## THE PROBLEM
Rewrite the portion of the records that opens with the line containing "Question: Which object" and closes with the line containing "Question: Which point is", swapping "laptop" for "notebook" and leaving everything else unchanged.

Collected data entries
________________________________________
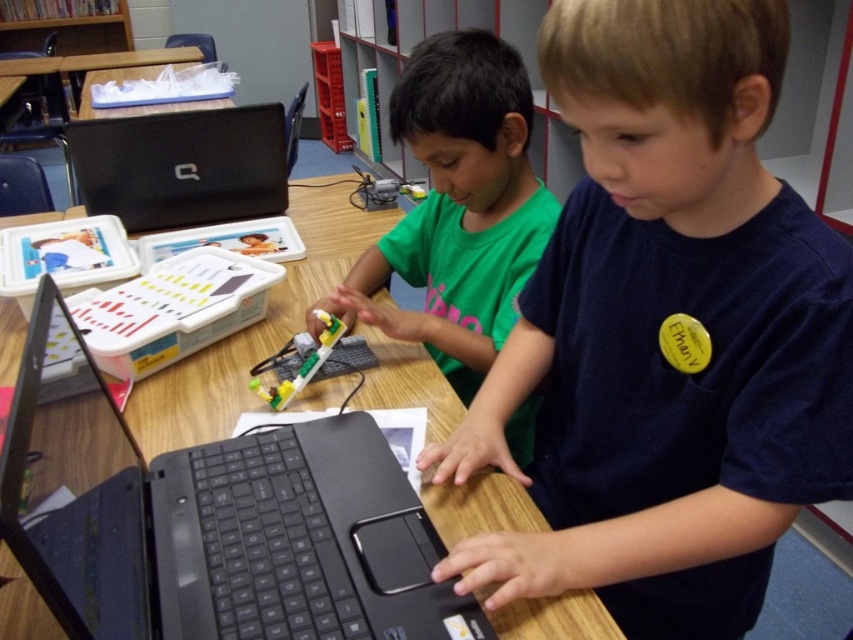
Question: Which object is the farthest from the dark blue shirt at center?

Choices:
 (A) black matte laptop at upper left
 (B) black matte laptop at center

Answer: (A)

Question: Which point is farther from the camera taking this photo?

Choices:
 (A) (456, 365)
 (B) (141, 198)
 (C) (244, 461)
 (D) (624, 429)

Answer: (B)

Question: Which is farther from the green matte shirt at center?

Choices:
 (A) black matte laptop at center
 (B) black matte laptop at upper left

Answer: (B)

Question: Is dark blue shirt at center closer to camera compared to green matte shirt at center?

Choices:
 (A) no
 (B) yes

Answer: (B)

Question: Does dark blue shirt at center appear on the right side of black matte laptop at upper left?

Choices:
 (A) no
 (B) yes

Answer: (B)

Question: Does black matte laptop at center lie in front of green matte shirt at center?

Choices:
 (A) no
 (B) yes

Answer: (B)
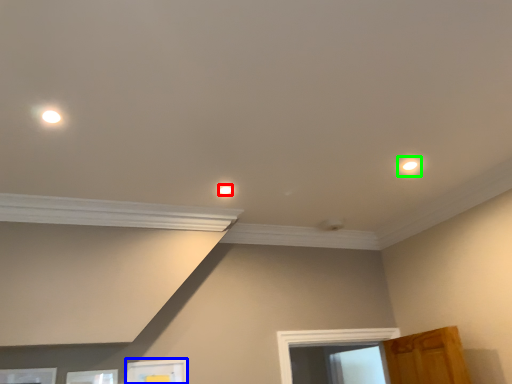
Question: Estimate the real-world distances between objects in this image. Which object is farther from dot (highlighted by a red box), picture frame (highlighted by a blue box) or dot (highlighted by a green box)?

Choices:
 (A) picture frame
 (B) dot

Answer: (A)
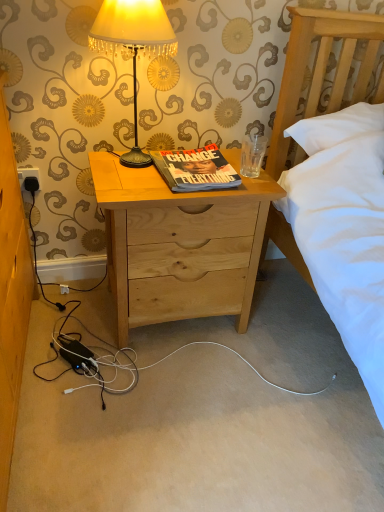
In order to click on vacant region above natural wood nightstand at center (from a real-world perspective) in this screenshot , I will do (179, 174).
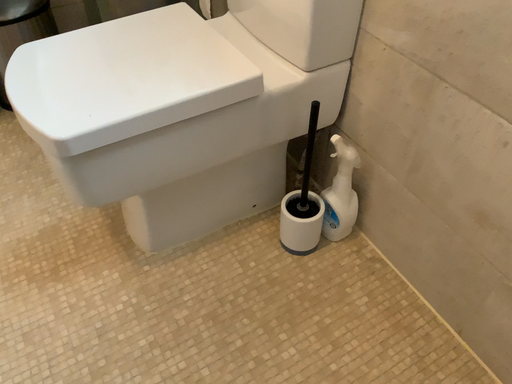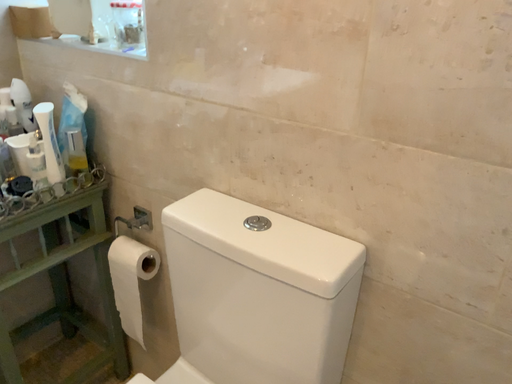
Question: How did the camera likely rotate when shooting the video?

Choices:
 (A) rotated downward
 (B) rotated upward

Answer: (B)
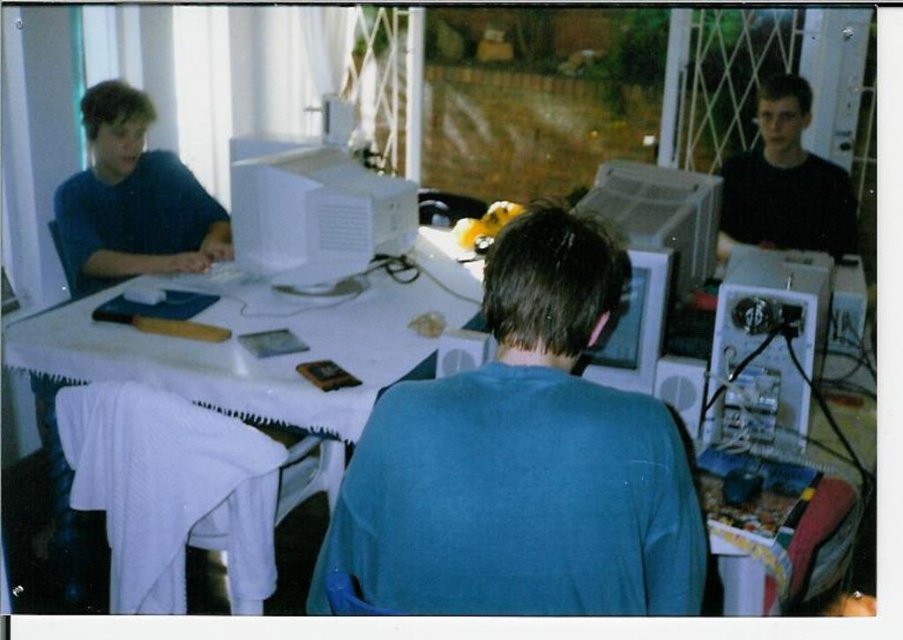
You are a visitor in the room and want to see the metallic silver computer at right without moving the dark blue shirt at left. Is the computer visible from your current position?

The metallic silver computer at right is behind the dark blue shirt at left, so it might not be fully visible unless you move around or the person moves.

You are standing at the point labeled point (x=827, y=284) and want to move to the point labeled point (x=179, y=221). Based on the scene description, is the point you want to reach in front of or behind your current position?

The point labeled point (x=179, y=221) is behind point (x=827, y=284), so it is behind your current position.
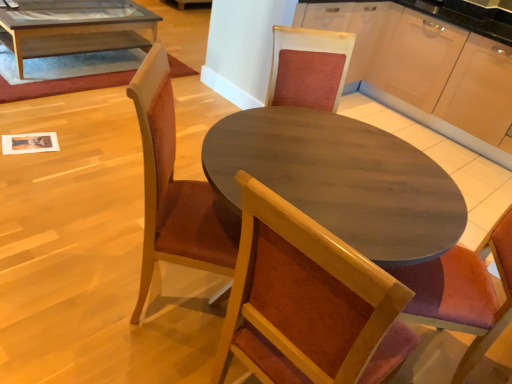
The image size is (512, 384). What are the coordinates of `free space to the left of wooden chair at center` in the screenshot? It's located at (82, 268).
________________________________________
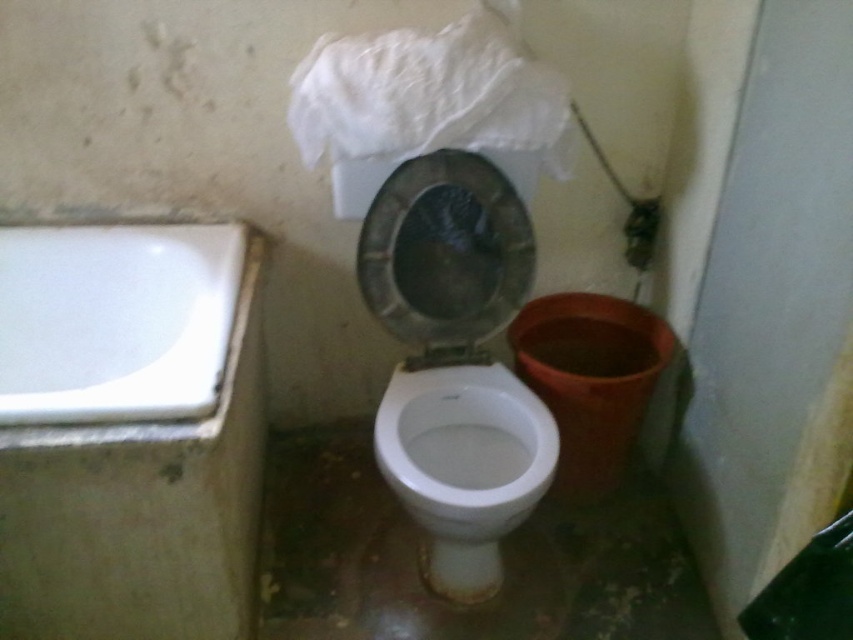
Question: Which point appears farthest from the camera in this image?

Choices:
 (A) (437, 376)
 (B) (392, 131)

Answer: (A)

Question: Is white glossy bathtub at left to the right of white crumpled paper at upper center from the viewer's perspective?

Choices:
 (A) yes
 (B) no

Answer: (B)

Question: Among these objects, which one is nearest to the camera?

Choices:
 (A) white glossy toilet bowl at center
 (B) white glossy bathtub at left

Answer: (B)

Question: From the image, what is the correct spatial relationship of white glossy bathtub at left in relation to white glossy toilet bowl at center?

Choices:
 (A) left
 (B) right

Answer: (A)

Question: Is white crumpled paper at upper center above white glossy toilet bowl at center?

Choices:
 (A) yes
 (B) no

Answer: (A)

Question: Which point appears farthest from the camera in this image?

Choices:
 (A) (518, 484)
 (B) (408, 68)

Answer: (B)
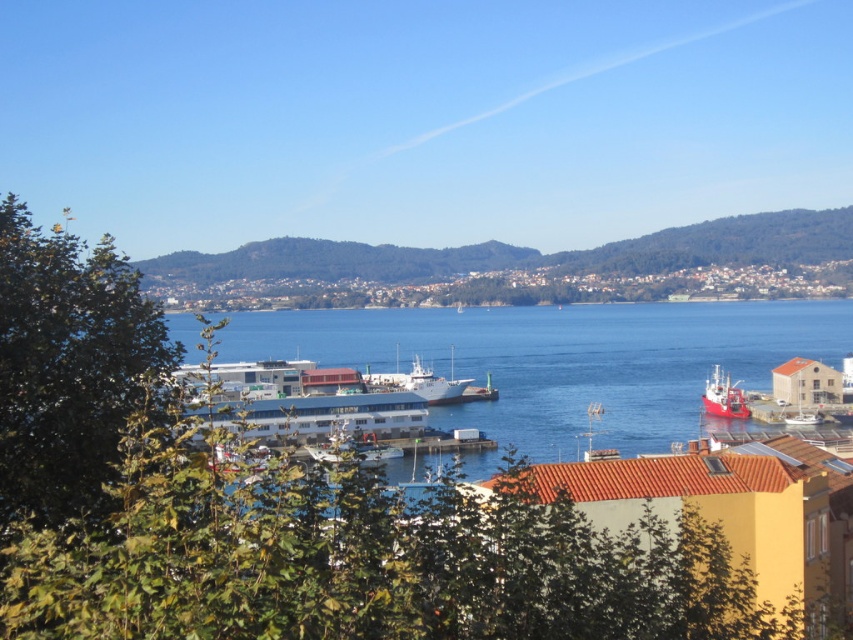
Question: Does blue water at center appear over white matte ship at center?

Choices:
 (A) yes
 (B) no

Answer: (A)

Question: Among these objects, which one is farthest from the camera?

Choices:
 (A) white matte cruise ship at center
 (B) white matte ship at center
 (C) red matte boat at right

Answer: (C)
________________________________________
## ANSWER BOX
Question: Which object is the farthest from the dark blue shirt at center?

Choices:
 (A) black matte notebook at upper left
 (B) black matte notebook at center

Answer: (A)

Question: Which point is farther from the camera taking this photo?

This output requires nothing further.